- About this task: Copy each line below word for word and drop every image.

[Spatial reasoning data]

===============

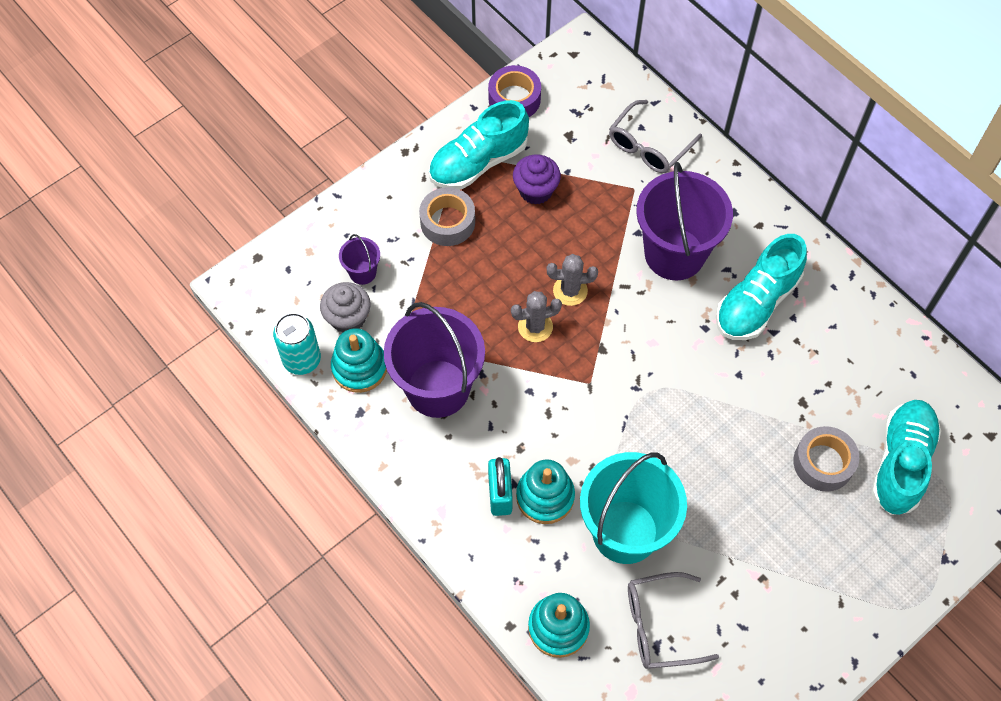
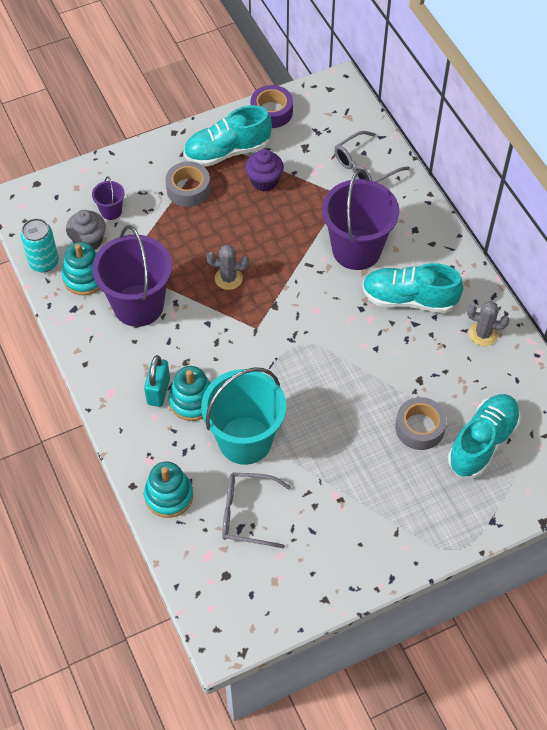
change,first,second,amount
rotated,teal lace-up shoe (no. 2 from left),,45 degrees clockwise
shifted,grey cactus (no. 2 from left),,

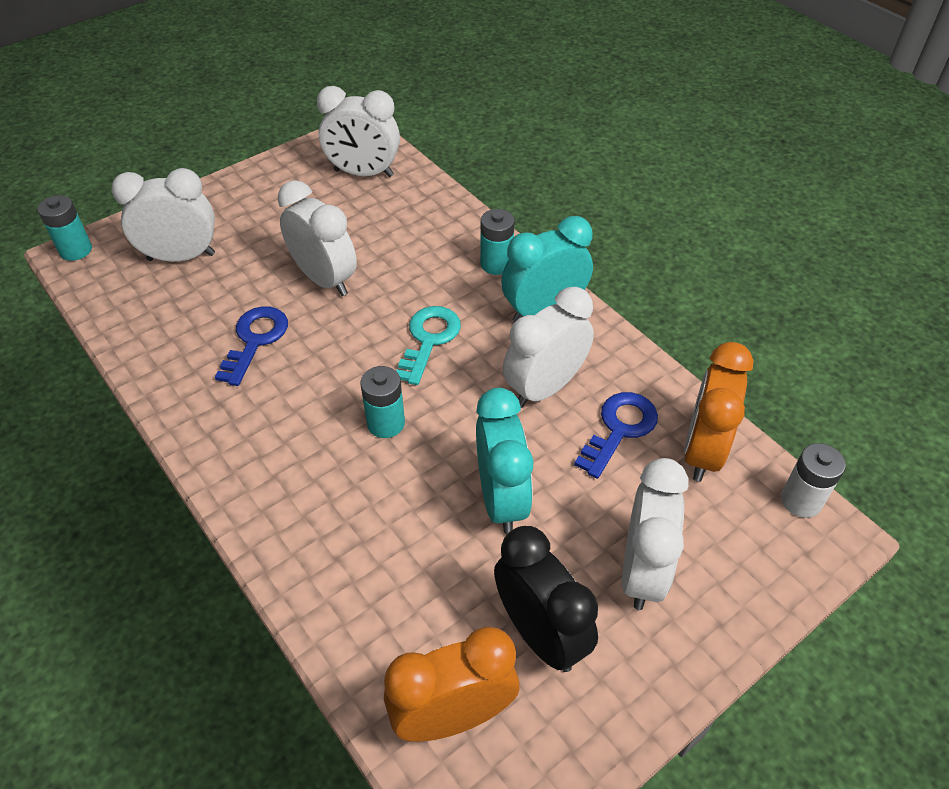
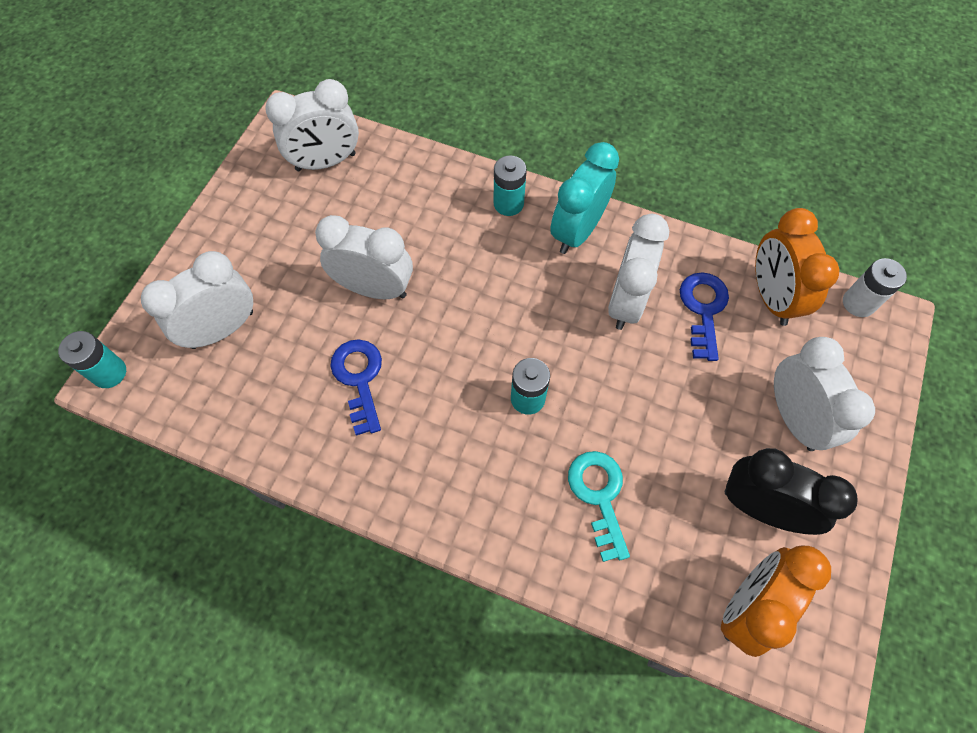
change,first,second,amount
shifted,teal latchkey,,
gone,teal clock (no. 1 from left),,

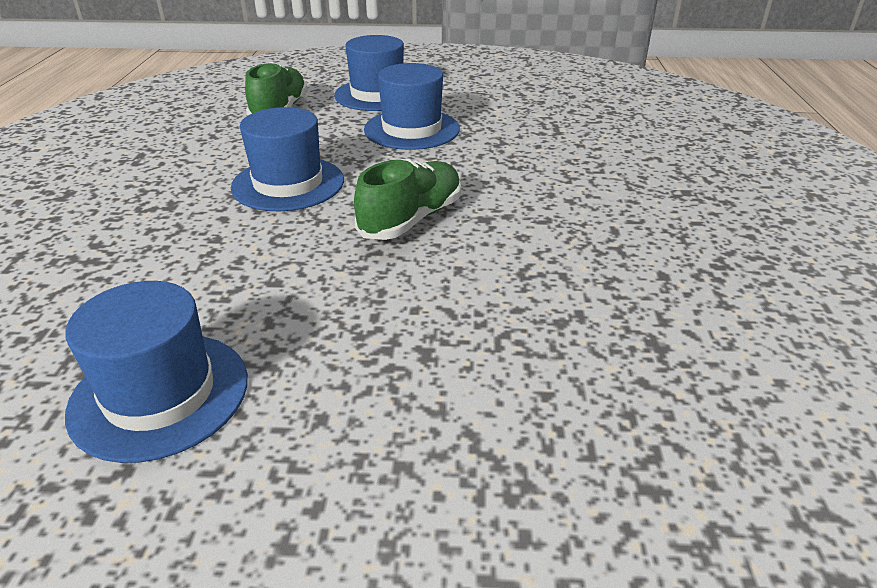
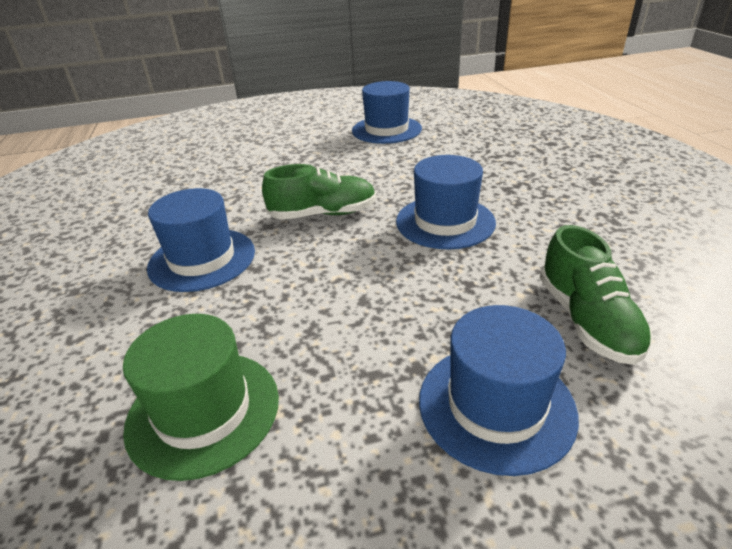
change,first,second,amount
new,,leaf-green top hat,
shifted,royal blue top hat (no. 4 from left in the first image),royal blue top hat (no. 1 from left),
rotated,leaf-green lace-up shoe (no. 2 from left in the first image),leaf-green lace-up shoe (no. 1 from left),120 degrees counterclockwise

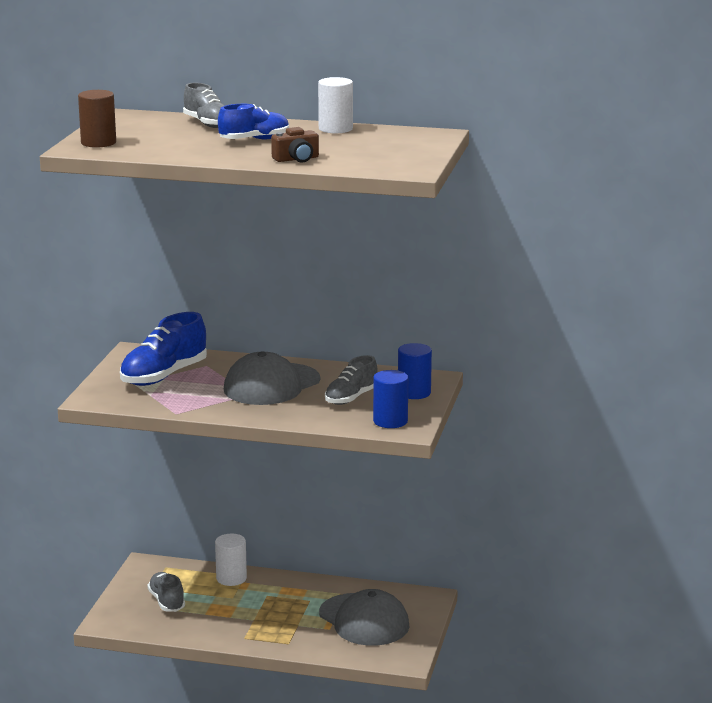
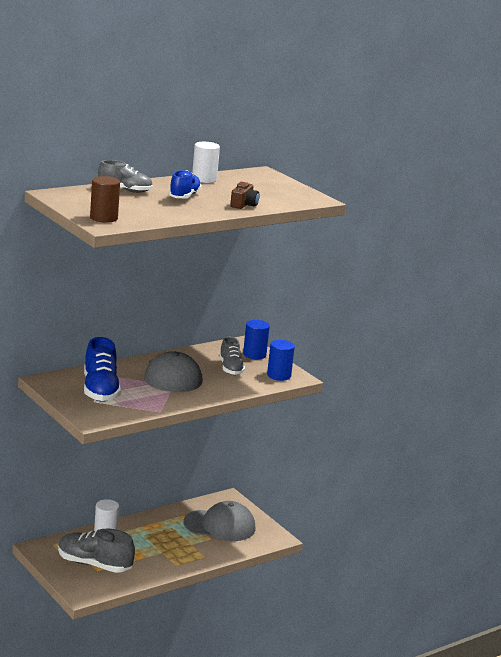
change,first,second,amount
scaled,grey lace-up shoe (no. 1 from left),,x1.57

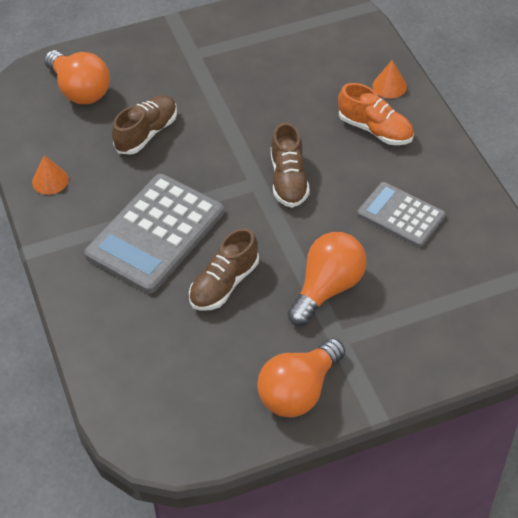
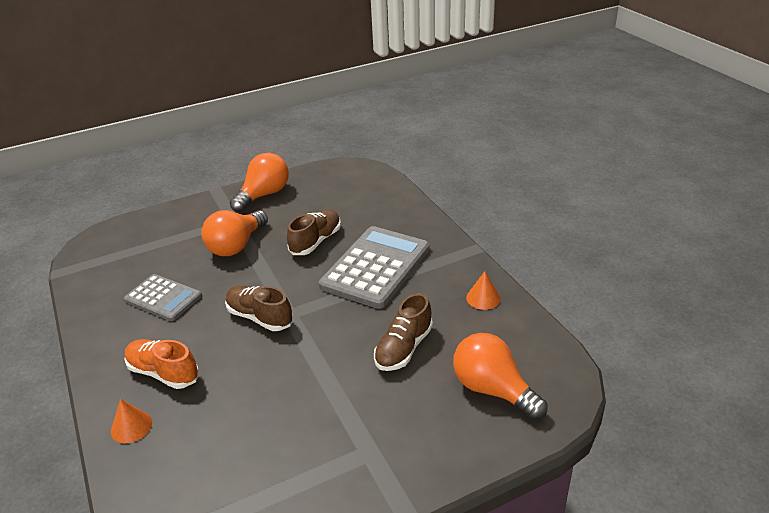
change,first,second,amount
rotated,russet lace-up shoe (no. 3 from left in the first image),russet lace-up shoe (no. 1 from left),45 degrees counterclockwise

===============

- Your response:
change,first,second,amount
rotated,teal lace-up shoe (no. 2 from left),,45 degrees clockwise
shifted,grey cactus (no. 2 from left),,

change,first,second,amount
shifted,teal latchkey,,
gone,teal clock (no. 1 from left),,

change,first,second,amount
new,,leaf-green top hat,
shifted,royal blue top hat (no. 4 from left in the first image),royal blue top hat (no. 1 from left),
rotated,leaf-green lace-up shoe (no. 2 from left in the first image),leaf-green lace-up shoe (no. 1 from left),120 degrees counterclockwise

change,first,second,amount
scaled,grey lace-up shoe (no. 1 from left),,x1.57

change,first,second,amount
rotated,russet lace-up shoe (no. 3 from left in the first image),russet lace-up shoe (no. 1 from left),45 degrees counterclockwise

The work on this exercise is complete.